> [What to work on]: Your copy should match the entries exactly, except that it holds no pictures.

> [Records shown]:
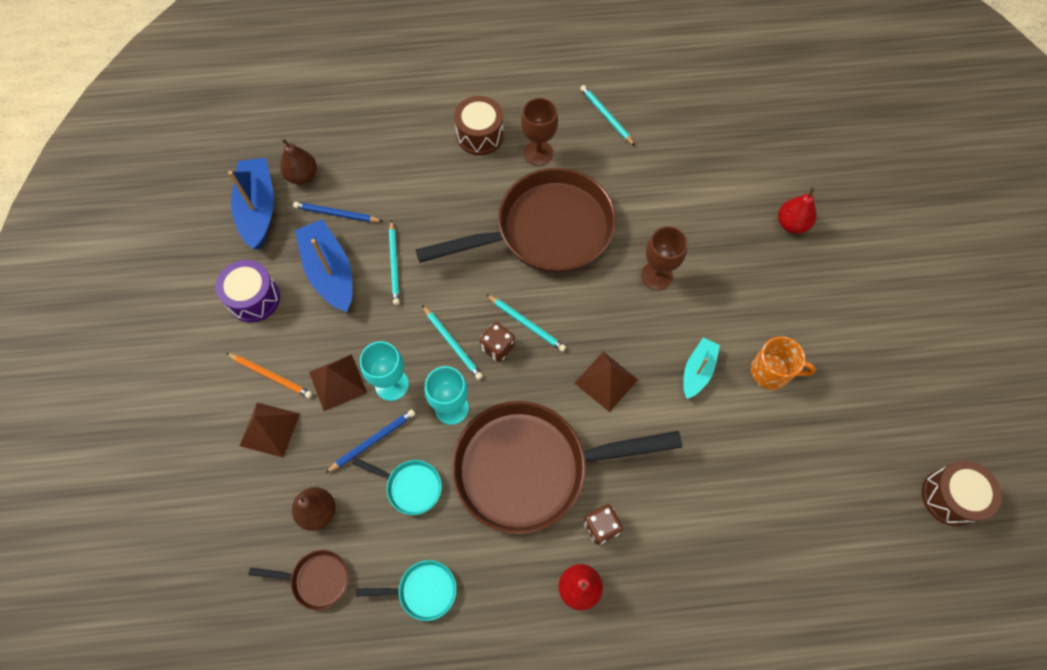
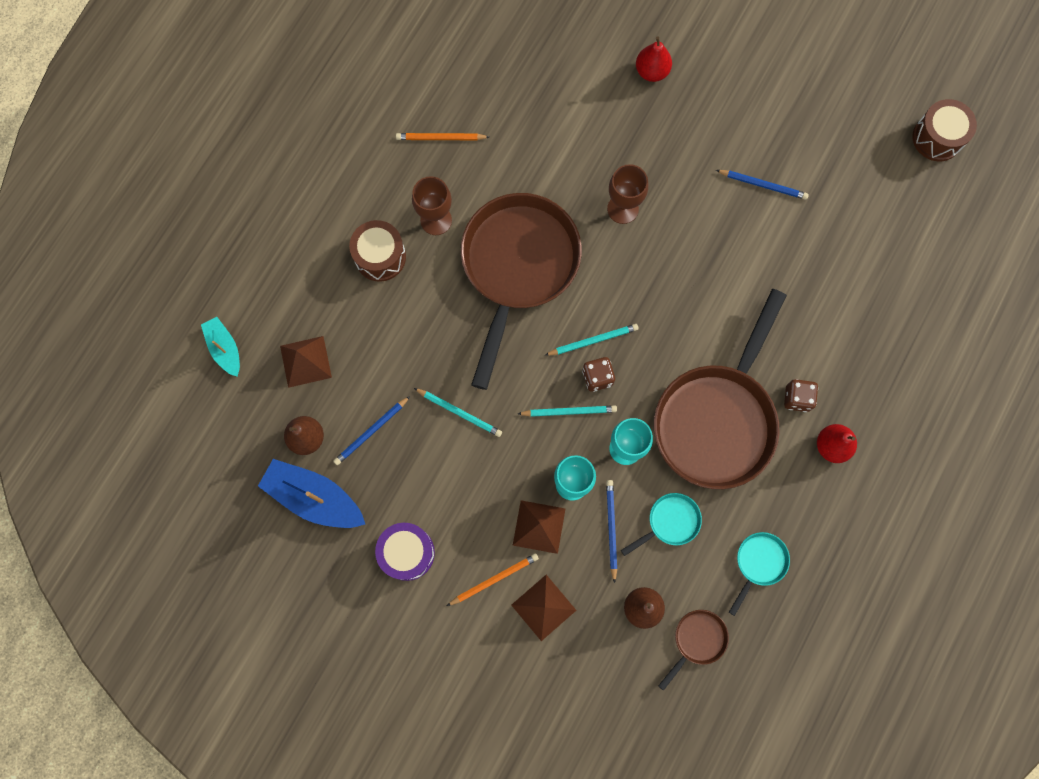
camera: 55 degrees left, 10 degrees up
(330, 272) = (427, 472): blue boat -> none
(606, 116) = (441, 138): turquoise pencil -> orange pencil
(606, 381) = (685, 313): brown pyramid -> brown pyramid (305, 361)
(697, 371) = (724, 238): turquoise boat -> turquoise boat (225, 348)
(771, 371) = (763, 185): orange mug -> blue pencil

> [Response to the task]:
camera: 55 degrees left, 10 degrees up
(330, 272) = (427, 472): blue boat -> none
(606, 116) = (441, 138): turquoise pencil -> orange pencil
(606, 381) = (685, 313): brown pyramid -> brown pyramid (305, 361)
(697, 371) = (724, 238): turquoise boat -> turquoise boat (225, 348)
(771, 371) = (763, 185): orange mug -> blue pencil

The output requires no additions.